Recorded data
═══

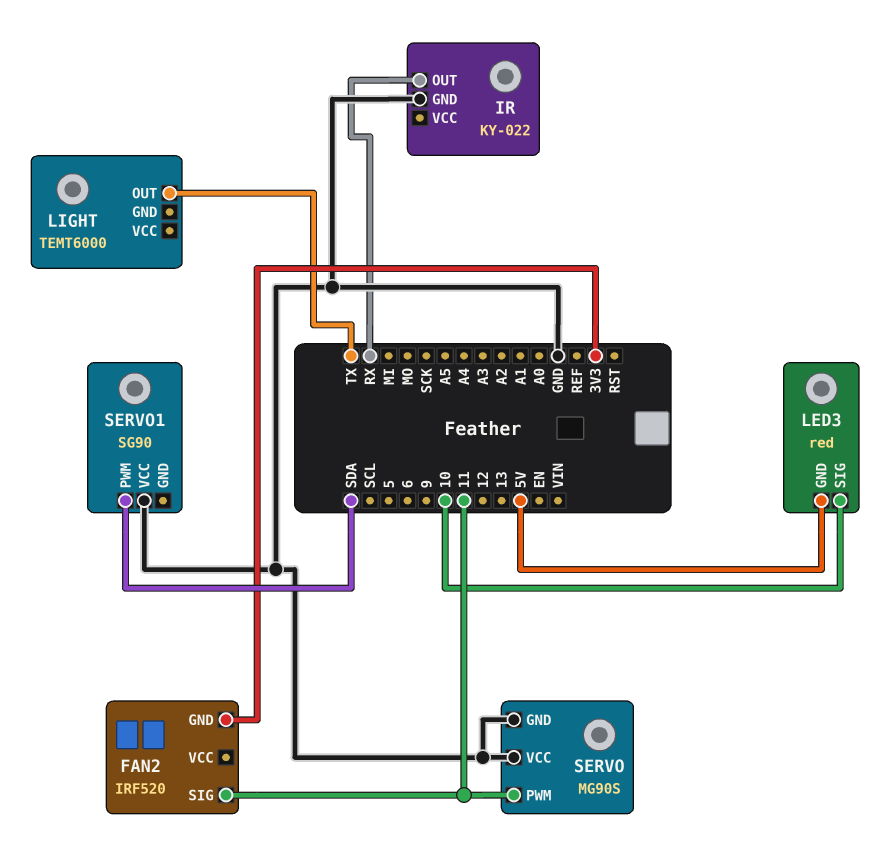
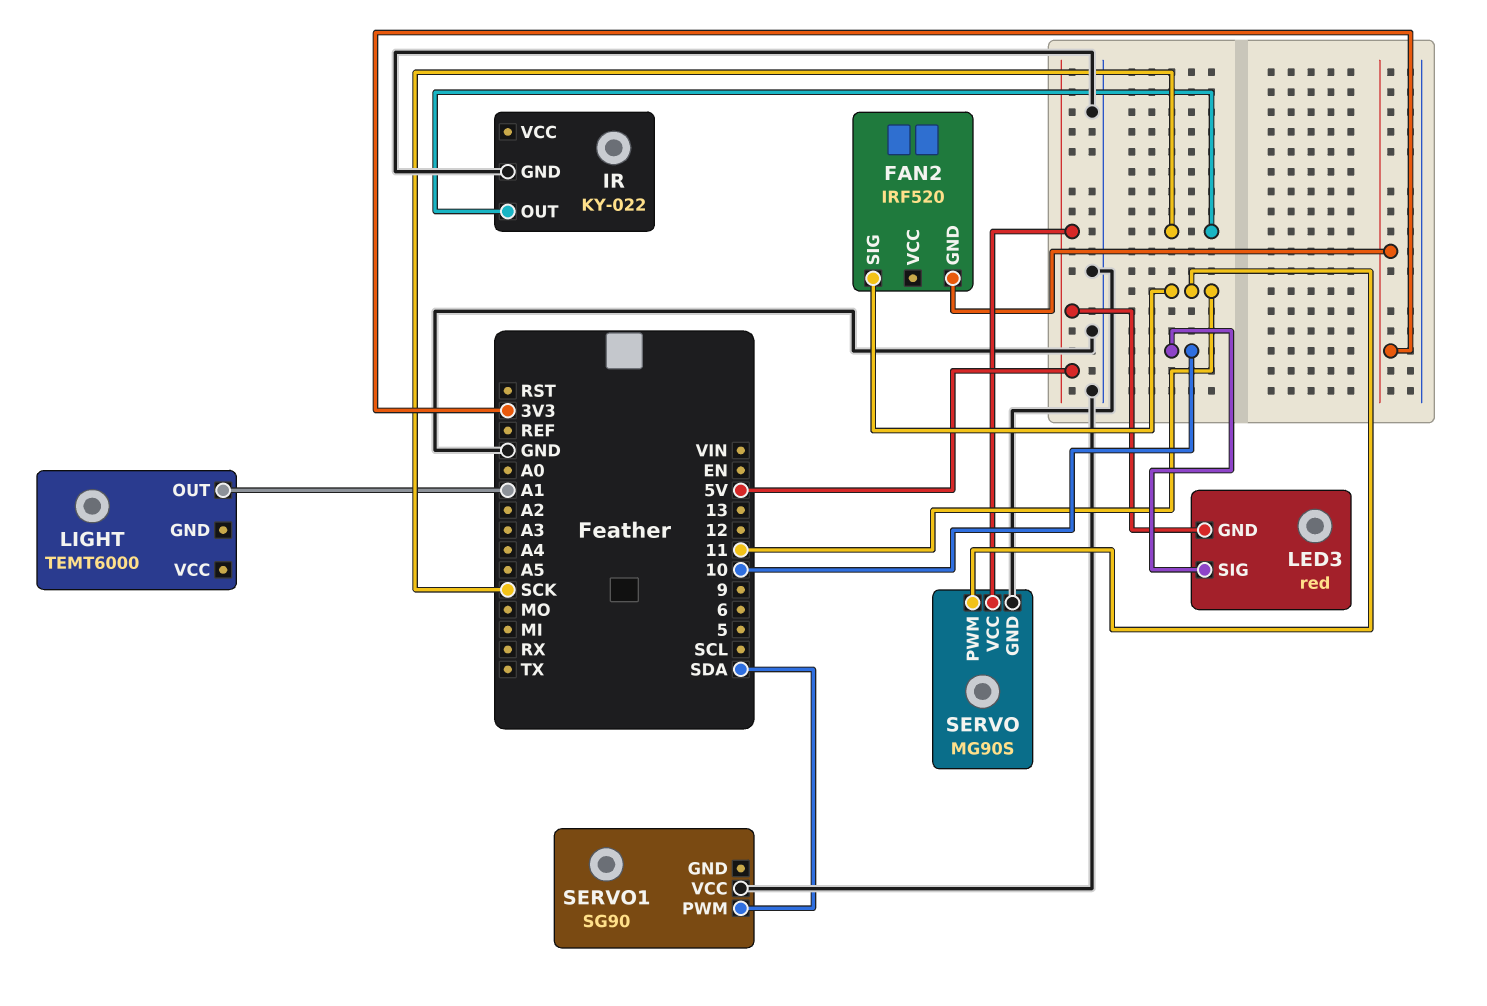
IR pin OUT: RX -> SCK
LIGHT pin OUT: TX -> A1
SERVO pin VCC: GND -> 5V

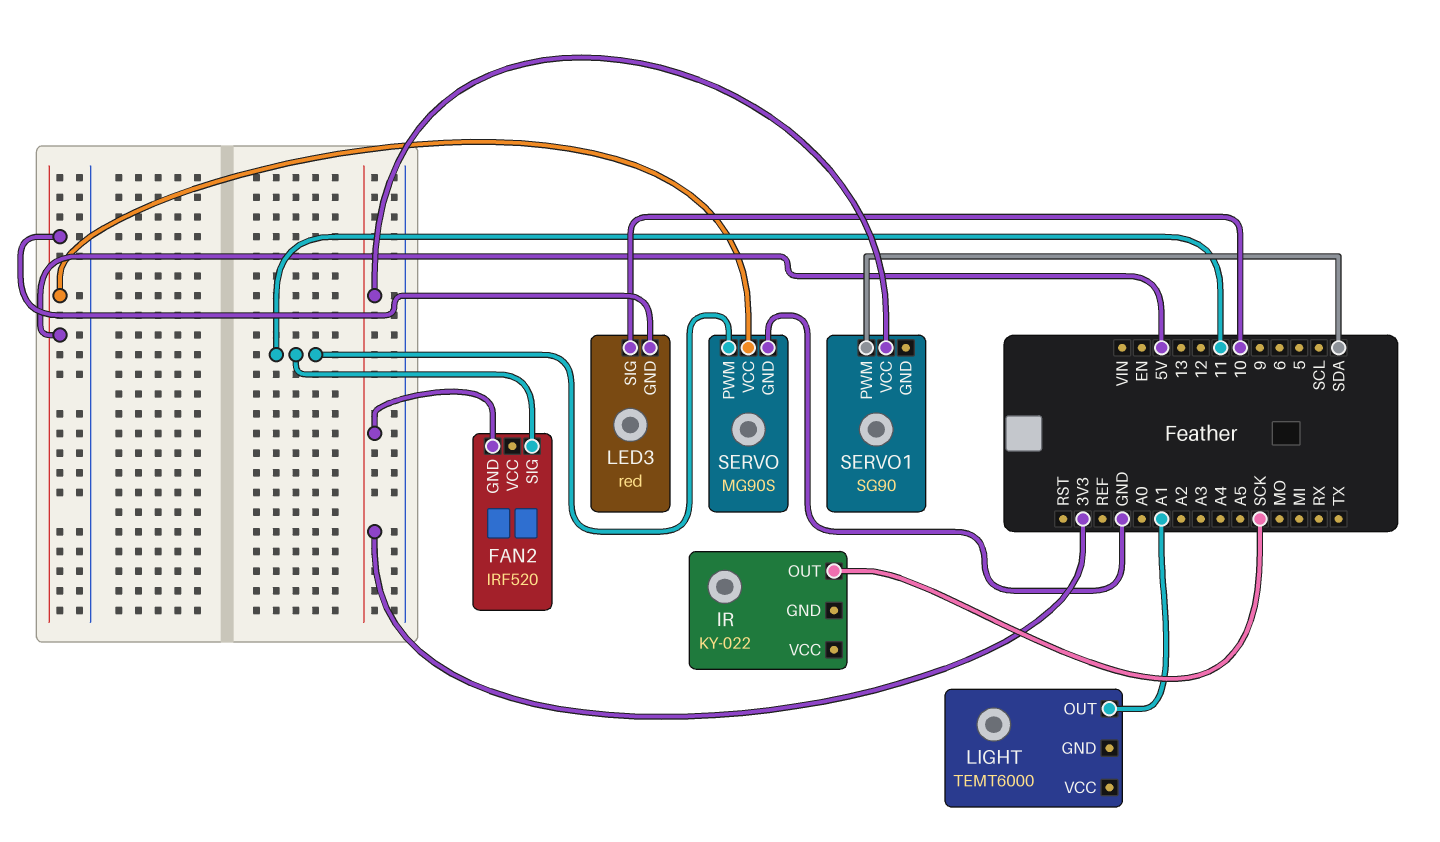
IR pin GND: GND -> none
SERVO1 pin VCC: GND -> 3V3

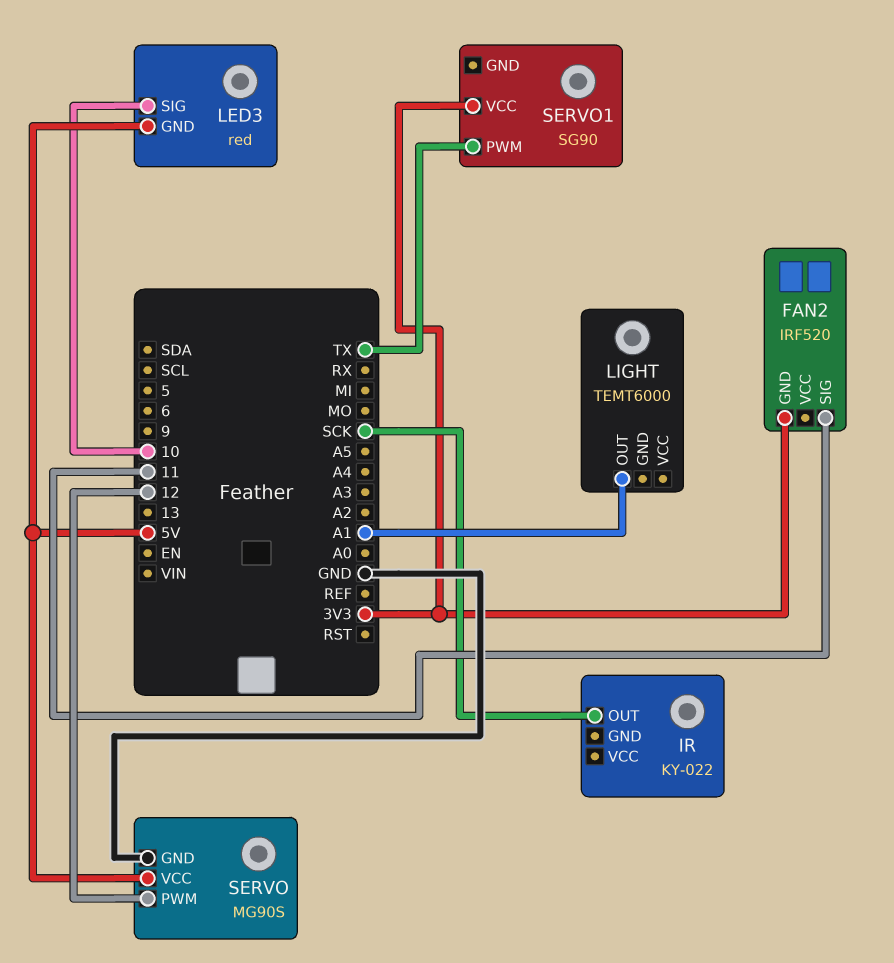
SERVO pin PWM: 11 -> 12
SERVO1 pin PWM: SDA -> TX

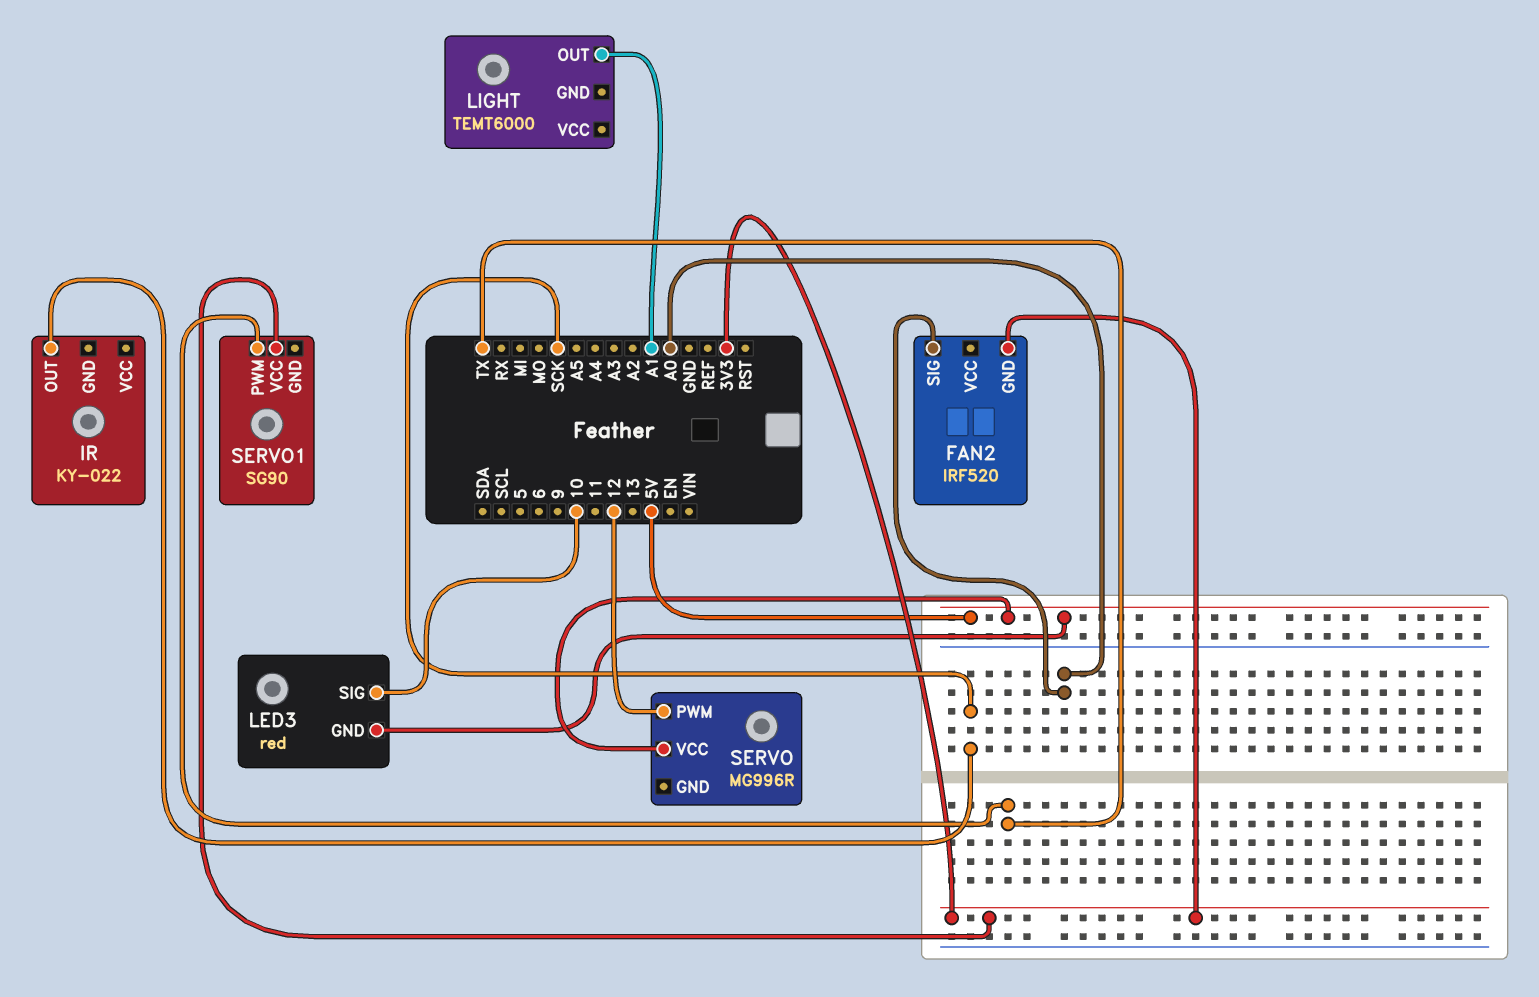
FAN2 pin SIG: 11 -> A0
SERVO: MG90S -> MG996R
SERVO pin GND: GND -> none

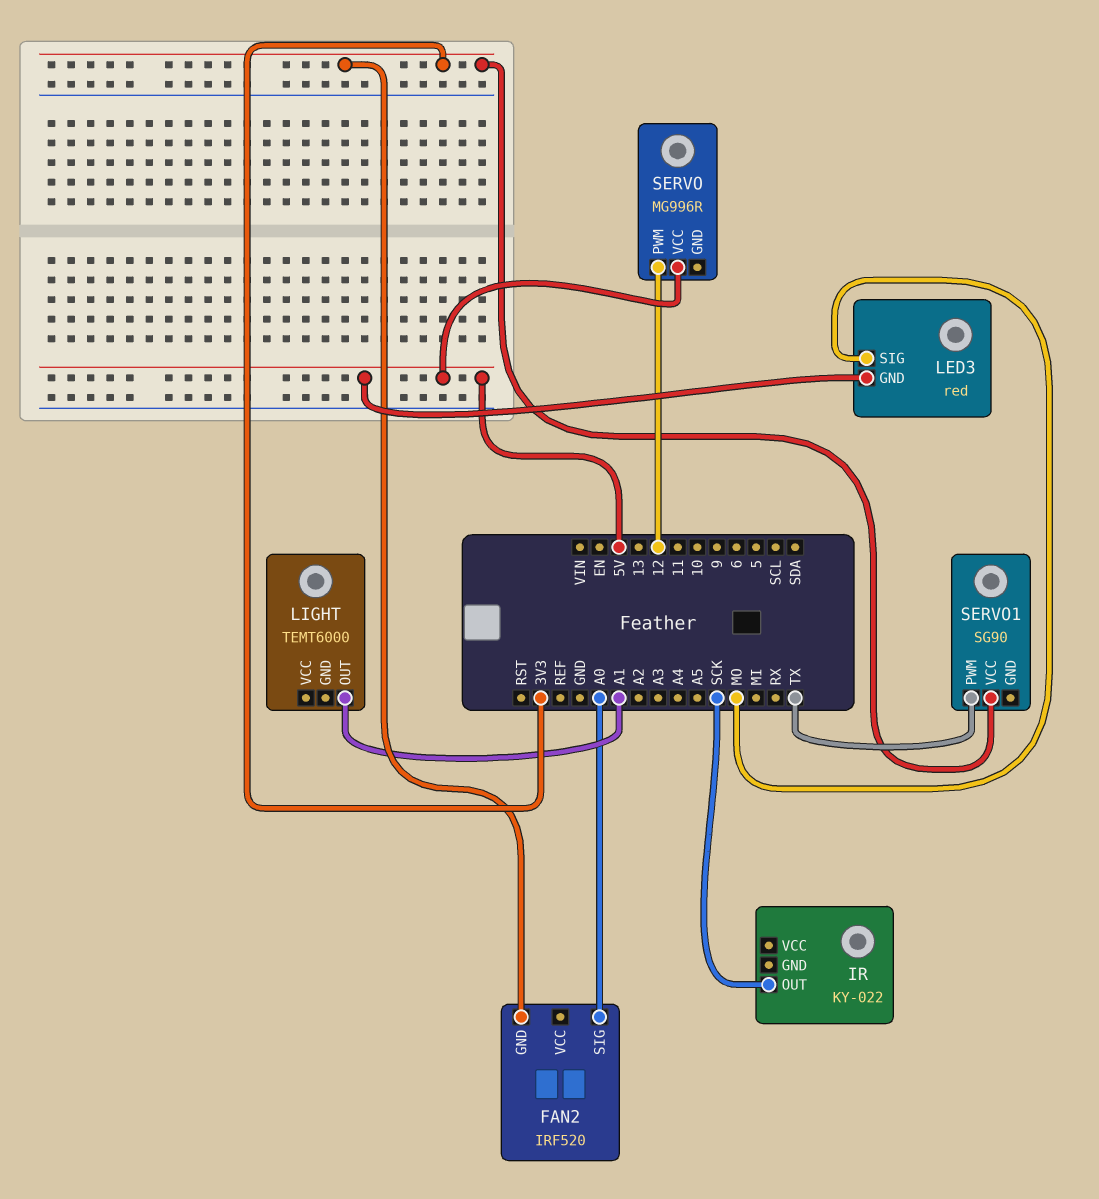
LED3 pin SIG: 10 -> MO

═══

:: Exercise ::
The answer is a faithful copy of the records above, with the pictures removed.

:: Solution ::
IR pin OUT: RX -> SCK
LIGHT pin OUT: TX -> A1
SERVO pin VCC: GND -> 5V

IR pin GND: GND -> none
SERVO1 pin VCC: GND -> 3V3

SERVO pin PWM: 11 -> 12
SERVO1 pin PWM: SDA -> TX

FAN2 pin SIG: 11 -> A0
SERVO: MG90S -> MG996R
SERVO pin GND: GND -> none

LED3 pin SIG: 10 -> MO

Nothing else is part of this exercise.